### Listed entries
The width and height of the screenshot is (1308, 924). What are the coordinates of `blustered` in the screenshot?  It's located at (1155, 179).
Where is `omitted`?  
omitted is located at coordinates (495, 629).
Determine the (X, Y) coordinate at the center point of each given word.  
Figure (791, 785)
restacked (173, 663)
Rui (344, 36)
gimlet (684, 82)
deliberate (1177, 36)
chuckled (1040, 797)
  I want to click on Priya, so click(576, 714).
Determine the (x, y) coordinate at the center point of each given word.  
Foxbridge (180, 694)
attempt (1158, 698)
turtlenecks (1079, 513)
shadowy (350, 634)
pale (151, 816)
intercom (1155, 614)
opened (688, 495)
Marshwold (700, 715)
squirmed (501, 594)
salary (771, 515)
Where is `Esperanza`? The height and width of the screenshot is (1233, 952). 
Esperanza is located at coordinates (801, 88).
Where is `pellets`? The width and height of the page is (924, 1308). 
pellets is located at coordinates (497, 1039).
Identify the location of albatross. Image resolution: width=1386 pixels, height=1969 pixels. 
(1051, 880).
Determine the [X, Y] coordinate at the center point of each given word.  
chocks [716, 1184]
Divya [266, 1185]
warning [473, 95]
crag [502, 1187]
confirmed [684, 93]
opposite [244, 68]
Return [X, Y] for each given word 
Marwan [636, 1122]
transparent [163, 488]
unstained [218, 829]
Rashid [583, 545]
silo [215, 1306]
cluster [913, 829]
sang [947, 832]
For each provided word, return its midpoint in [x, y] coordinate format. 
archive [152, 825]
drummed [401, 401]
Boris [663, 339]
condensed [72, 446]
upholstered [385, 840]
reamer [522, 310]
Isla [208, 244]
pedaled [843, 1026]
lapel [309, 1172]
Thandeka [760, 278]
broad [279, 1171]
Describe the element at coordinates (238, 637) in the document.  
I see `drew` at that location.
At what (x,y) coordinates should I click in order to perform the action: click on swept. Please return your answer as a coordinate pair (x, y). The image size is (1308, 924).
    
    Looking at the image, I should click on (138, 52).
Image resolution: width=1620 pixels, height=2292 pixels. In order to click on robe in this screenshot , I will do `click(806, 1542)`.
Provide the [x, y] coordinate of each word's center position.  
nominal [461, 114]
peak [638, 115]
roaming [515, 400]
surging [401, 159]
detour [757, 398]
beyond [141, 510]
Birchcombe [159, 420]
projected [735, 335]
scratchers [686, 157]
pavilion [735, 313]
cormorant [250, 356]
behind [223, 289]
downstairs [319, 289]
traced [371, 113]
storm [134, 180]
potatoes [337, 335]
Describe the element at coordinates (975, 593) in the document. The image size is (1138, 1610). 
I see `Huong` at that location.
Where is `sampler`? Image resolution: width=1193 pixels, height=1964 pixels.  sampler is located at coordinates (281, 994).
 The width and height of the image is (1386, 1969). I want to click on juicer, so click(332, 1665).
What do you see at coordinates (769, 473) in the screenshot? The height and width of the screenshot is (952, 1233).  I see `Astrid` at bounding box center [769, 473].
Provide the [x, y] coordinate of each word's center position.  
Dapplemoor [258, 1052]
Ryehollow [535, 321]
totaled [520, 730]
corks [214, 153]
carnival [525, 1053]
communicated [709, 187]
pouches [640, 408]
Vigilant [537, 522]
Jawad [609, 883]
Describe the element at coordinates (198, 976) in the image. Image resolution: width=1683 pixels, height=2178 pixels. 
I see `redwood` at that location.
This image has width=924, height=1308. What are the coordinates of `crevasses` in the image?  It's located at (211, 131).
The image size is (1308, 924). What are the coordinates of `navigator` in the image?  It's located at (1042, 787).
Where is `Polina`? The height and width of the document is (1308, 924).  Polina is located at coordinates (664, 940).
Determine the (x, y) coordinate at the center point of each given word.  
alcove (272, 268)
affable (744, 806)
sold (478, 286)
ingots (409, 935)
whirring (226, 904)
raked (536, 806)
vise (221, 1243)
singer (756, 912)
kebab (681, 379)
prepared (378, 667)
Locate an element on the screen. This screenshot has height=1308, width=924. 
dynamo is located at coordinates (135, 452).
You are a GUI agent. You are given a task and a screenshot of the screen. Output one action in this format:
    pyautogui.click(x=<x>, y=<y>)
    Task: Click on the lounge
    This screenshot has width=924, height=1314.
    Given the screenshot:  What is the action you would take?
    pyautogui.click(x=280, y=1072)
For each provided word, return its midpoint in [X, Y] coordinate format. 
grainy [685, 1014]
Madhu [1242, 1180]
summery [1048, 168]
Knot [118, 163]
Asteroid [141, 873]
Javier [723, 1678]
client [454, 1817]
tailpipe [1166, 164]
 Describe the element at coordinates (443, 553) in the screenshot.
######
* Task to carry out:
Please reproduce all of the records above word for word, keeping every line unchanged.

* Answer below:
The width and height of the screenshot is (1308, 924). What are the coordinates of `blustered` in the screenshot?  It's located at (1155, 179).
Where is `omitted`?  
omitted is located at coordinates (495, 629).
Determine the (X, Y) coordinate at the center point of each given word.  
Figure (791, 785)
restacked (173, 663)
Rui (344, 36)
gimlet (684, 82)
deliberate (1177, 36)
chuckled (1040, 797)
  I want to click on Priya, so click(576, 714).
Determine the (x, y) coordinate at the center point of each given word.  
Foxbridge (180, 694)
attempt (1158, 698)
turtlenecks (1079, 513)
shadowy (350, 634)
pale (151, 816)
intercom (1155, 614)
opened (688, 495)
Marshwold (700, 715)
squirmed (501, 594)
salary (771, 515)
Where is `Esperanza`? The height and width of the screenshot is (1233, 952). 
Esperanza is located at coordinates (801, 88).
Where is `pellets`? The width and height of the page is (924, 1308). 
pellets is located at coordinates (497, 1039).
Identify the location of albatross. Image resolution: width=1386 pixels, height=1969 pixels. 
(1051, 880).
Determine the [X, Y] coordinate at the center point of each given word.  
chocks [716, 1184]
Divya [266, 1185]
warning [473, 95]
crag [502, 1187]
confirmed [684, 93]
opposite [244, 68]
Return [X, Y] for each given word 
Marwan [636, 1122]
transparent [163, 488]
unstained [218, 829]
Rashid [583, 545]
silo [215, 1306]
cluster [913, 829]
sang [947, 832]
For each provided word, return its midpoint in [x, y] coordinate format. 
archive [152, 825]
drummed [401, 401]
Boris [663, 339]
condensed [72, 446]
upholstered [385, 840]
reamer [522, 310]
Isla [208, 244]
pedaled [843, 1026]
lapel [309, 1172]
Thandeka [760, 278]
broad [279, 1171]
Describe the element at coordinates (238, 637) in the document.  
I see `drew` at that location.
At what (x,y) coordinates should I click in order to perform the action: click on swept. Please return your answer as a coordinate pair (x, y). The image size is (1308, 924).
    
    Looking at the image, I should click on (138, 52).
Image resolution: width=1620 pixels, height=2292 pixels. In order to click on robe in this screenshot , I will do `click(806, 1542)`.
Provide the [x, y] coordinate of each word's center position.  
nominal [461, 114]
peak [638, 115]
roaming [515, 400]
surging [401, 159]
detour [757, 398]
beyond [141, 510]
Birchcombe [159, 420]
projected [735, 335]
scratchers [686, 157]
pavilion [735, 313]
cormorant [250, 356]
behind [223, 289]
downstairs [319, 289]
traced [371, 113]
storm [134, 180]
potatoes [337, 335]
Describe the element at coordinates (975, 593) in the document. The image size is (1138, 1610). 
I see `Huong` at that location.
Where is `sampler`? Image resolution: width=1193 pixels, height=1964 pixels.  sampler is located at coordinates (281, 994).
 The width and height of the image is (1386, 1969). I want to click on juicer, so click(332, 1665).
What do you see at coordinates (769, 473) in the screenshot? The height and width of the screenshot is (952, 1233).  I see `Astrid` at bounding box center [769, 473].
Provide the [x, y] coordinate of each word's center position.  
Dapplemoor [258, 1052]
Ryehollow [535, 321]
totaled [520, 730]
corks [214, 153]
carnival [525, 1053]
communicated [709, 187]
pouches [640, 408]
Vigilant [537, 522]
Jawad [609, 883]
Describe the element at coordinates (198, 976) in the image. Image resolution: width=1683 pixels, height=2178 pixels. 
I see `redwood` at that location.
This image has width=924, height=1308. What are the coordinates of `crevasses` in the image?  It's located at (211, 131).
The image size is (1308, 924). What are the coordinates of `navigator` in the image?  It's located at (1042, 787).
Where is `Polina`? The height and width of the document is (1308, 924).  Polina is located at coordinates (664, 940).
Determine the (x, y) coordinate at the center point of each given word.  
alcove (272, 268)
affable (744, 806)
sold (478, 286)
ingots (409, 935)
whirring (226, 904)
raked (536, 806)
vise (221, 1243)
singer (756, 912)
kebab (681, 379)
prepared (378, 667)
Locate an element on the screen. This screenshot has height=1308, width=924. 
dynamo is located at coordinates (135, 452).
You are a GUI agent. You are given a task and a screenshot of the screen. Output one action in this format:
    pyautogui.click(x=<x>, y=<y>)
    Task: Click on the lounge
    This screenshot has width=924, height=1314.
    Given the screenshot:  What is the action you would take?
    pyautogui.click(x=280, y=1072)
For each provided word, return its midpoint in [X, Y] coordinate format. 
grainy [685, 1014]
Madhu [1242, 1180]
summery [1048, 168]
Knot [118, 163]
Asteroid [141, 873]
Javier [723, 1678]
client [454, 1817]
tailpipe [1166, 164]
 Describe the element at coordinates (443, 553) in the screenshot.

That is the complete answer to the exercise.